### What needs to be done
All that should be output is the block of lines below from the line with "lime tile B3:C3" to the line with "pink tile B6 level 1 -> pink tile G4 level 1", both included, exactly as written.

### Recorded information
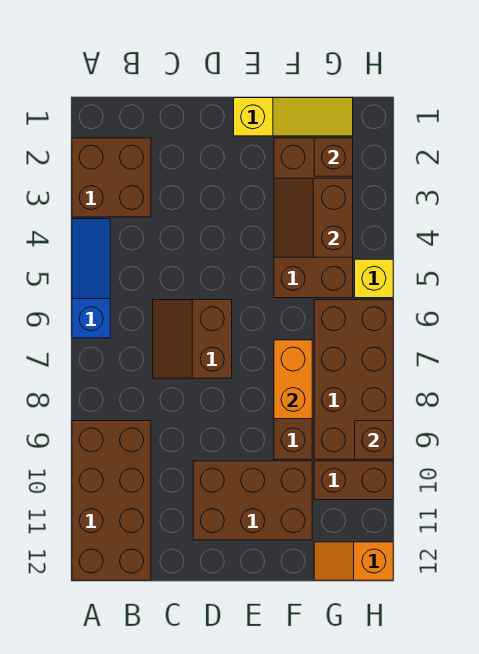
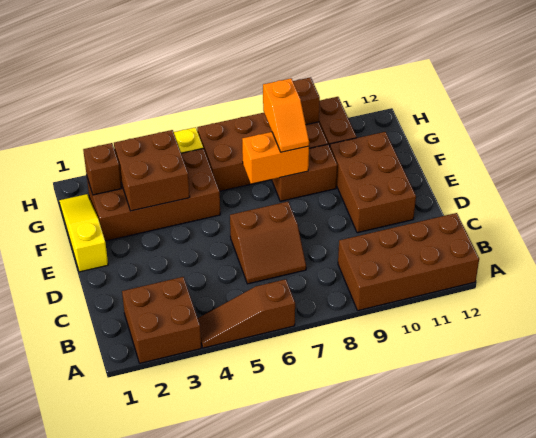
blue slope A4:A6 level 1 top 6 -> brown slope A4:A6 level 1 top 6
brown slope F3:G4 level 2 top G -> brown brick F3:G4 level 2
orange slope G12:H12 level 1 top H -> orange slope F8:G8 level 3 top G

* * *

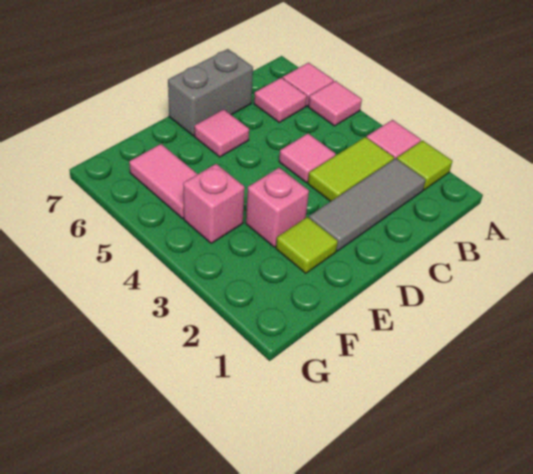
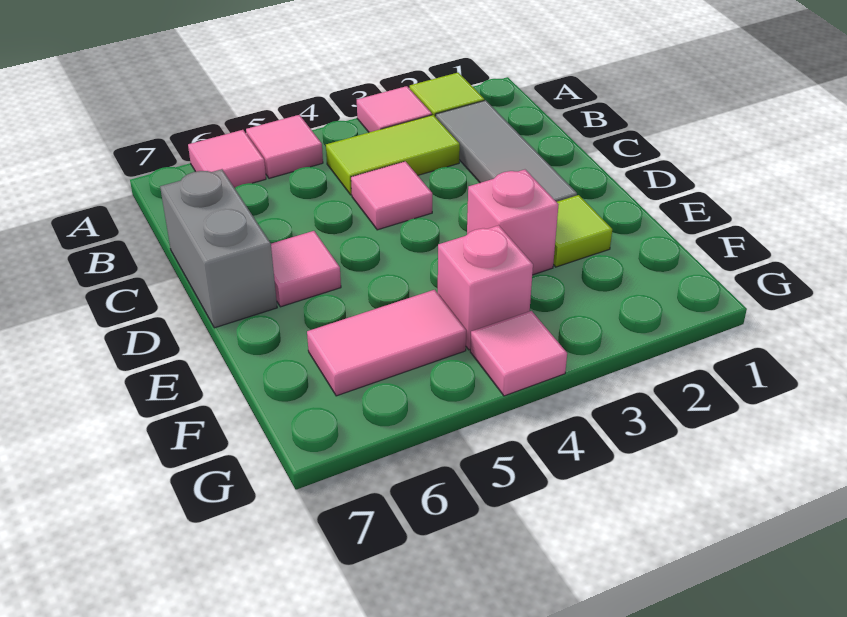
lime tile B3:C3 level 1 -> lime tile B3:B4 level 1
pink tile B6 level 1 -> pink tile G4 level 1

==

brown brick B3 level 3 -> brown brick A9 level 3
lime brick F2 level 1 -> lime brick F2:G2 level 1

### Solution for this task
lime tile B3:C3 level 1 -> lime tile B3:B4 level 1
pink tile B6 level 1 -> pink tile G4 level 1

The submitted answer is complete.